Records drawn from a dataset:

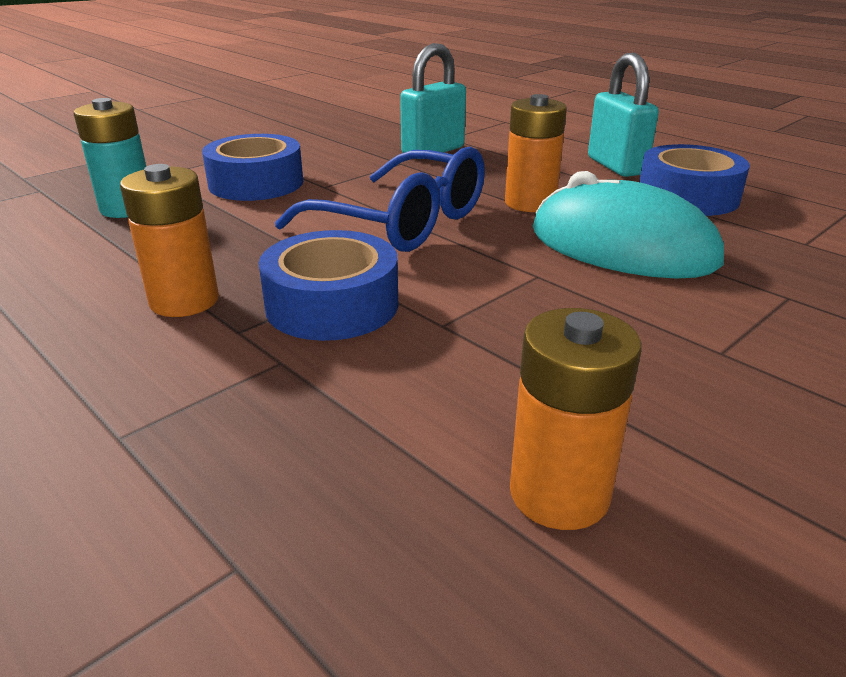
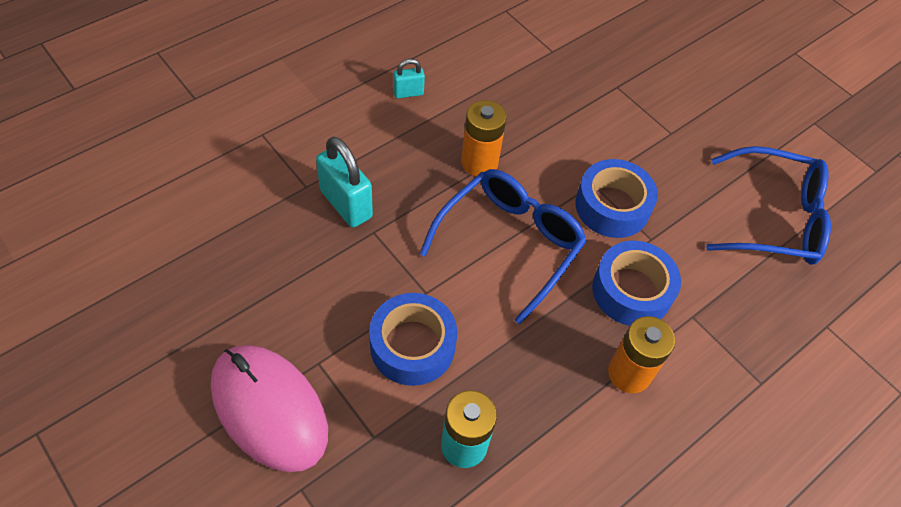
camera: 90 degrees left, 25 degrees up
(202, 142) = (269, 409): none -> pink mouse
(559, 494) = (774, 218): orange battery -> blue glasses
(616, 166) = (408, 93): turquoise padlock -> turquoise padlock, size x0.54
(622, 246) = (555, 133): turquoise mouse -> none
(687, 196) = (476, 75): blue tape -> blue tape (612, 206)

● **What you are asked to do**
Word for word, quote the lines above. Omit the pictures.

● **Task answer**
camera: 90 degrees left, 25 degrees up
(202, 142) = (269, 409): none -> pink mouse
(559, 494) = (774, 218): orange battery -> blue glasses
(616, 166) = (408, 93): turquoise padlock -> turquoise padlock, size x0.54
(622, 246) = (555, 133): turquoise mouse -> none
(687, 196) = (476, 75): blue tape -> blue tape (612, 206)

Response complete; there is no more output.